[Saved data entries]
########

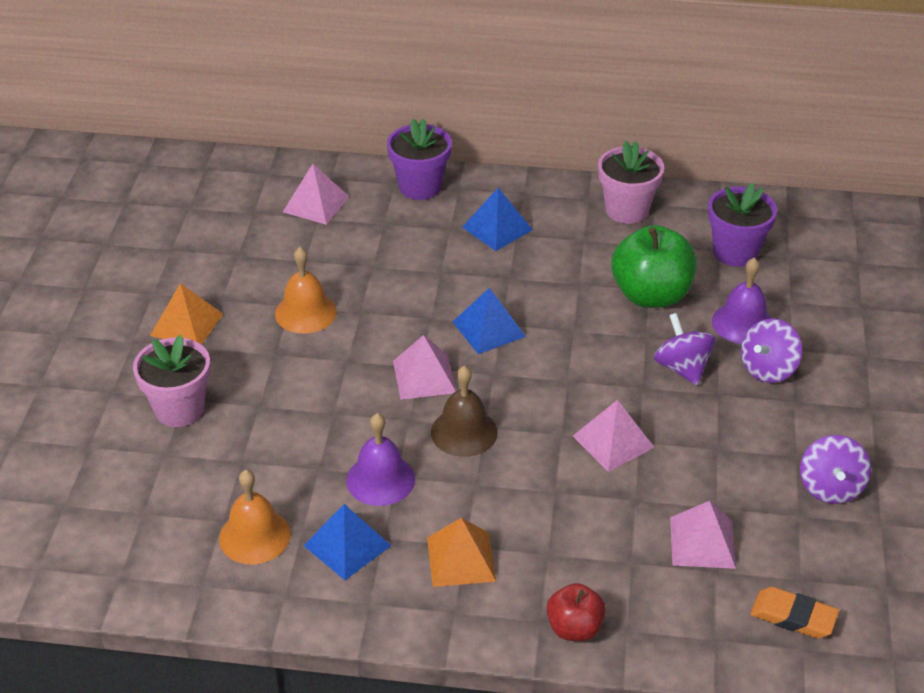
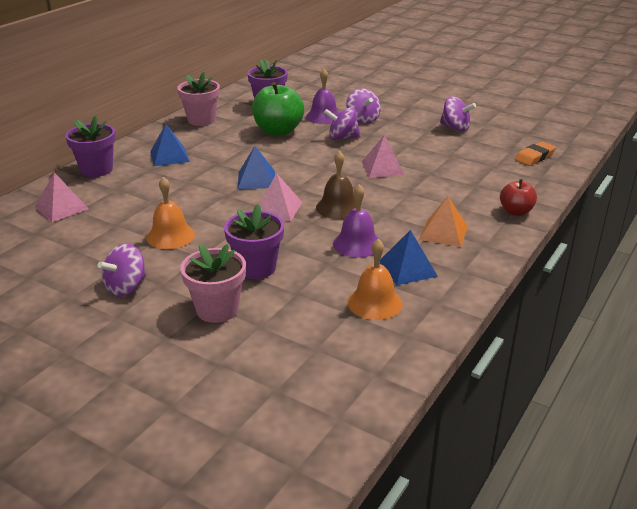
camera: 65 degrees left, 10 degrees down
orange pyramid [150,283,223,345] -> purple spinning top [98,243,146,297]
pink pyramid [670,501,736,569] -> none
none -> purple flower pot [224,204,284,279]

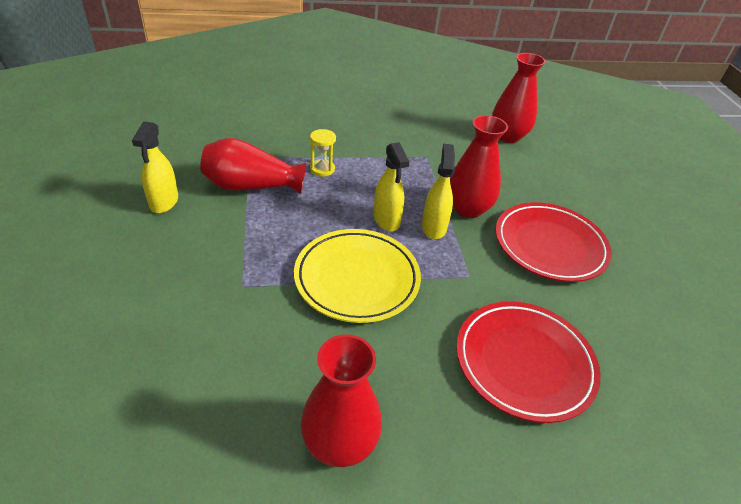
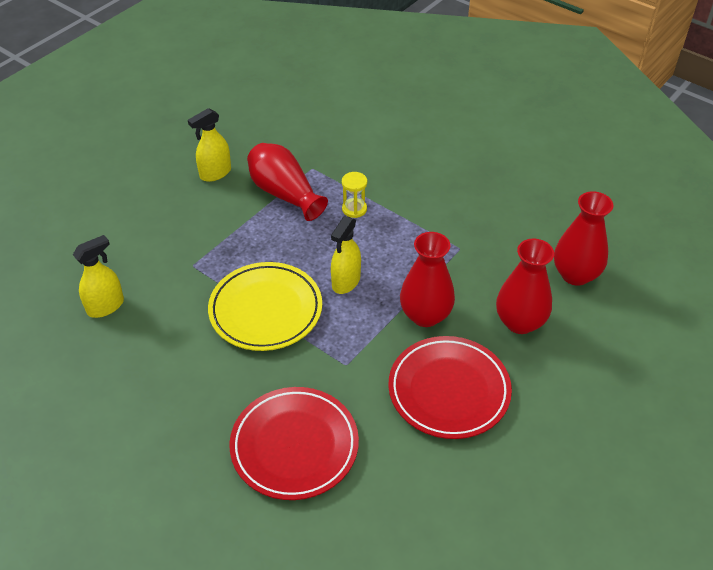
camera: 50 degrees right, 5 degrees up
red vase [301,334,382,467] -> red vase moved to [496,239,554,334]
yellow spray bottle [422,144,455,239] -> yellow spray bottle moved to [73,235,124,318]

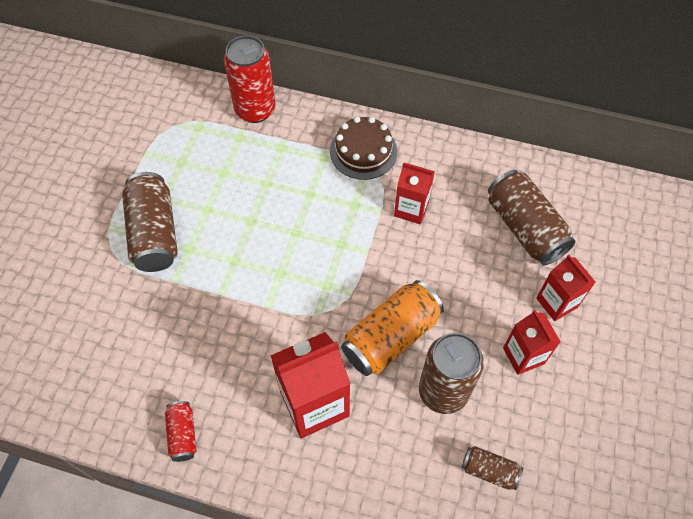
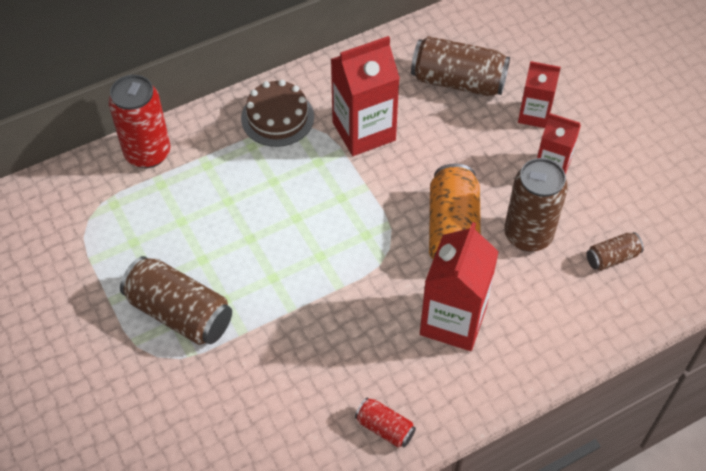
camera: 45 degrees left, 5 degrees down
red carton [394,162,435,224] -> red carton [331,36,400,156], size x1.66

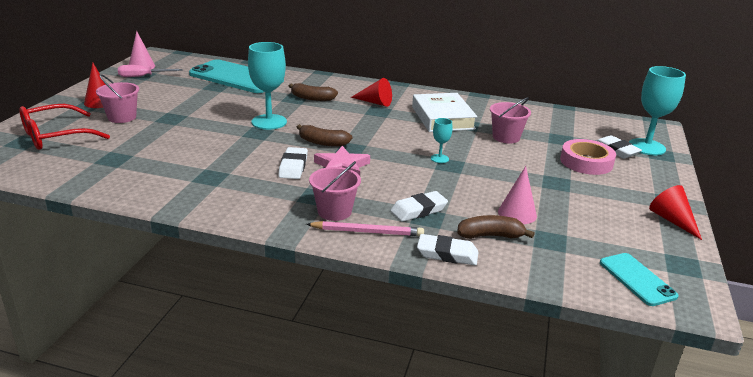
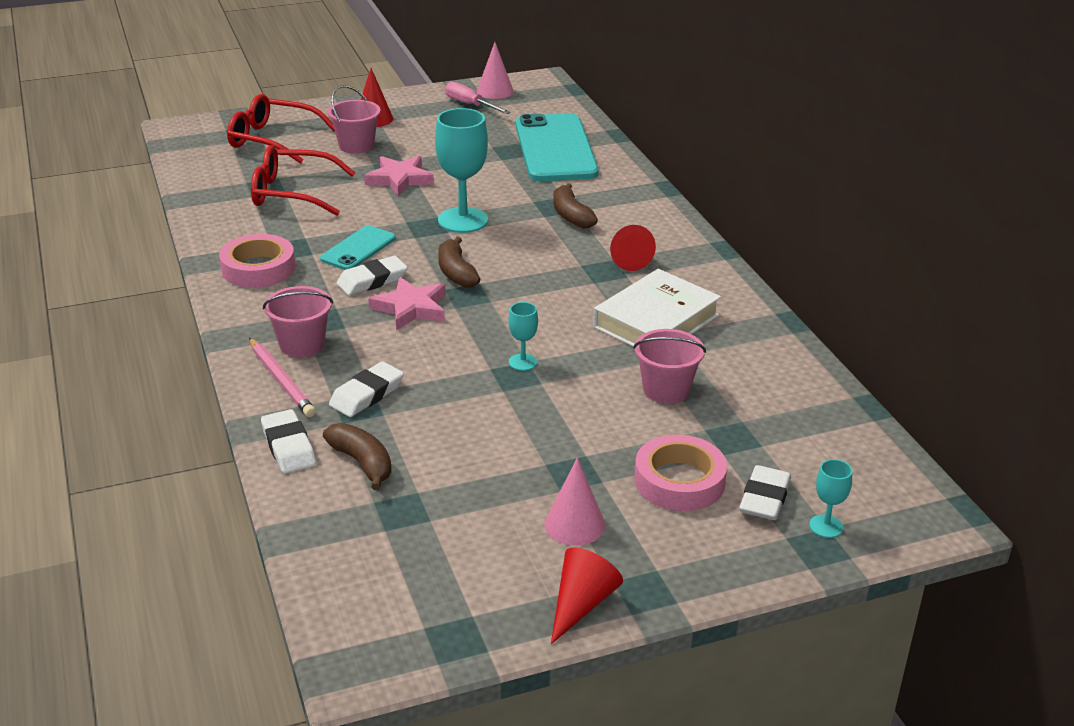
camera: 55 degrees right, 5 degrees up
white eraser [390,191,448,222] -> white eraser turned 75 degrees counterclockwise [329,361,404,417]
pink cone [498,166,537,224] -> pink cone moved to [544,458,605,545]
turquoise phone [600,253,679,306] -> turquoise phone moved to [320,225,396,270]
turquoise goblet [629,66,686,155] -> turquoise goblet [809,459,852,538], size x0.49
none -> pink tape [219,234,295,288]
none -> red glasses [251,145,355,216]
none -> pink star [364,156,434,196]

########

### TASK PROMPT
Lines from the one containing "pink cone [498,166,537,224]" through the last line of the records, both included, are the only ones to print, each exactly as it is.

### SOLUTION FOR THIS EXERCISE
pink cone [498,166,537,224] -> pink cone moved to [544,458,605,545]
turquoise phone [600,253,679,306] -> turquoise phone moved to [320,225,396,270]
turquoise goblet [629,66,686,155] -> turquoise goblet [809,459,852,538], size x0.49
none -> pink tape [219,234,295,288]
none -> red glasses [251,145,355,216]
none -> pink star [364,156,434,196]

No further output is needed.